Task to carry out » Copy exactly the last part of the entries, starting from the line with "RELAY: SSR-2CH -> 5V-2CH" and including the final line.
─── Data for the task ───
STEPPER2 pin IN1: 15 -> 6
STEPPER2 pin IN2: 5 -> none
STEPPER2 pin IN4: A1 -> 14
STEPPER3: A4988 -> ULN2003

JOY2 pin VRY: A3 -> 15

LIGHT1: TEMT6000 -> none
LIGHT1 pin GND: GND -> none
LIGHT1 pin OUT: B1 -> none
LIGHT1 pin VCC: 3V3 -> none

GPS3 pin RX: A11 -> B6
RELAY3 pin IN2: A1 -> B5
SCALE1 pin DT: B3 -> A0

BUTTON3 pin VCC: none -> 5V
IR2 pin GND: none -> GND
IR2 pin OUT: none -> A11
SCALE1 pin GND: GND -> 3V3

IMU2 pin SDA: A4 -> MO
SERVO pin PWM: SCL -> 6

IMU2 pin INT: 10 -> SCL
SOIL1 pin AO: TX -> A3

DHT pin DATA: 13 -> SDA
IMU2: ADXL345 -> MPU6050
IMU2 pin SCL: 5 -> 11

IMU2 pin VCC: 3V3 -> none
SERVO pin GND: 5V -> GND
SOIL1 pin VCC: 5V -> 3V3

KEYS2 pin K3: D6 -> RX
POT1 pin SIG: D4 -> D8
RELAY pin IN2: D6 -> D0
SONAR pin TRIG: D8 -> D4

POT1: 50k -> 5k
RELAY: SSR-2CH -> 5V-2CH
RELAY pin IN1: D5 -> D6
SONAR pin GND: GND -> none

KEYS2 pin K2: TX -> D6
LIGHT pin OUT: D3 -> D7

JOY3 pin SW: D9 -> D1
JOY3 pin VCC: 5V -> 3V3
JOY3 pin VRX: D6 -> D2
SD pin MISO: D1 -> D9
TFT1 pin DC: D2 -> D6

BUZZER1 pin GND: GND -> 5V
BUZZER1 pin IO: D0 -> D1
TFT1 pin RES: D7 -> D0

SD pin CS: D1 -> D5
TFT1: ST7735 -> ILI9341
───
Output for this task »
RELAY: SSR-2CH -> 5V-2CH
RELAY pin IN1: D5 -> D6
SONAR pin GND: GND -> none

KEYS2 pin K2: TX -> D6
LIGHT pin OUT: D3 -> D7

JOY3 pin SW: D9 -> D1
JOY3 pin VCC: 5V -> 3V3
JOY3 pin VRX: D6 -> D2
SD pin MISO: D1 -> D9
TFT1 pin DC: D2 -> D6

BUZZER1 pin GND: GND -> 5V
BUZZER1 pin IO: D0 -> D1
TFT1 pin RES: D7 -> D0

SD pin CS: D1 -> D5
TFT1: ST7735 -> ILI9341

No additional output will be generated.